AIM OF THE EXERCISE ::
An exact copy is needed of each line from the one including "R1: 360 (NET3, NET5) -> none" through the last line of the entries, both ends counted, with nothing added.

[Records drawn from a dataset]
*****

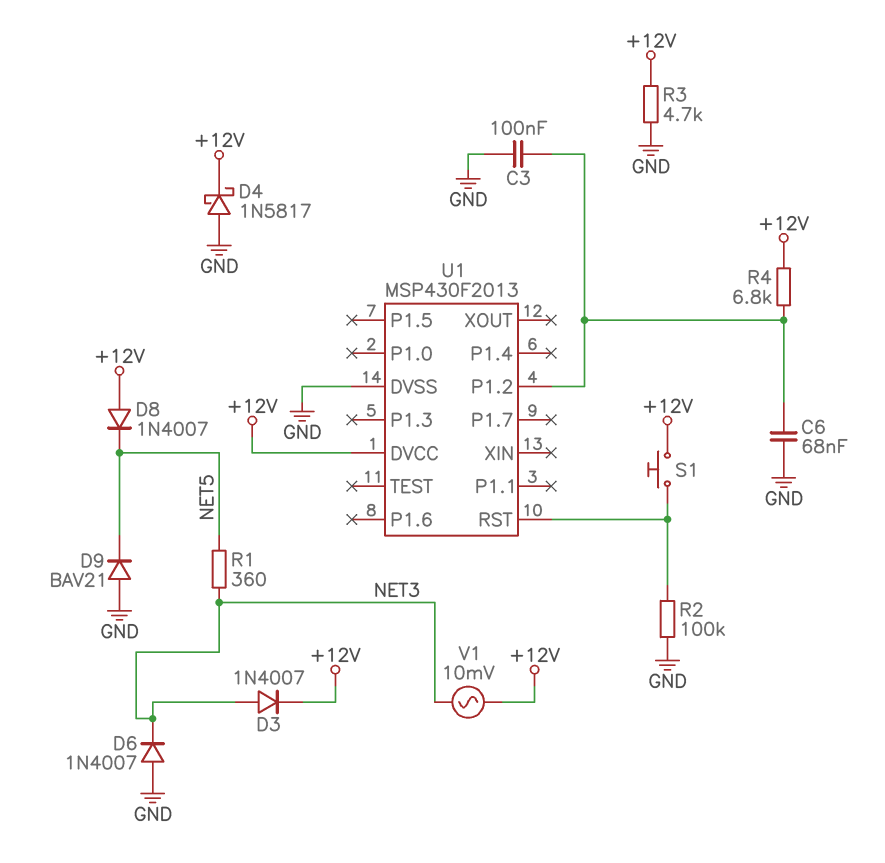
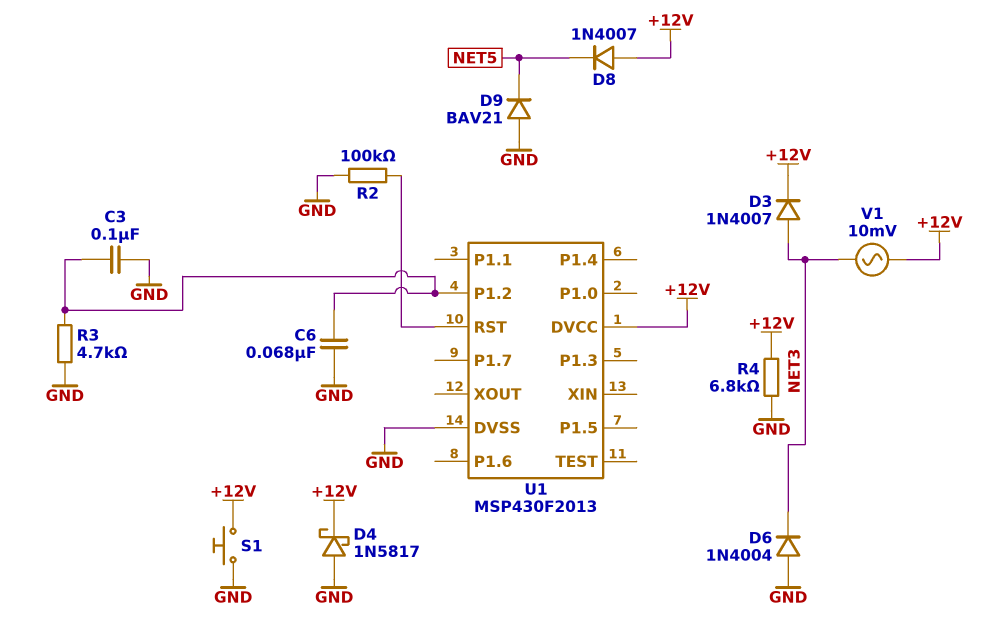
D6: diode 1N4007 (A GND, K NET3) -> diode 1N4004 (A GND, K NET3)
R1: 360 (NET3, NET5) -> none
R3: 4.7k (+12V, GND) -> 4.7k (GND, U1/P1.2)
R4: 6.8k (+12V, U1/P1.2) -> 6.8k (+12V, GND)
S1: button (+12V, U1/RST) -> button (+12V, GND)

*****

PROBLEM SOLUTION ::
R1: 360 (NET3, NET5) -> none
R3: 4.7k (+12V, GND) -> 4.7k (GND, U1/P1.2)
R4: 6.8k (+12V, U1/P1.2) -> 6.8k (+12V, GND)
S1: button (+12V, U1/RST) -> button (+12V, GND)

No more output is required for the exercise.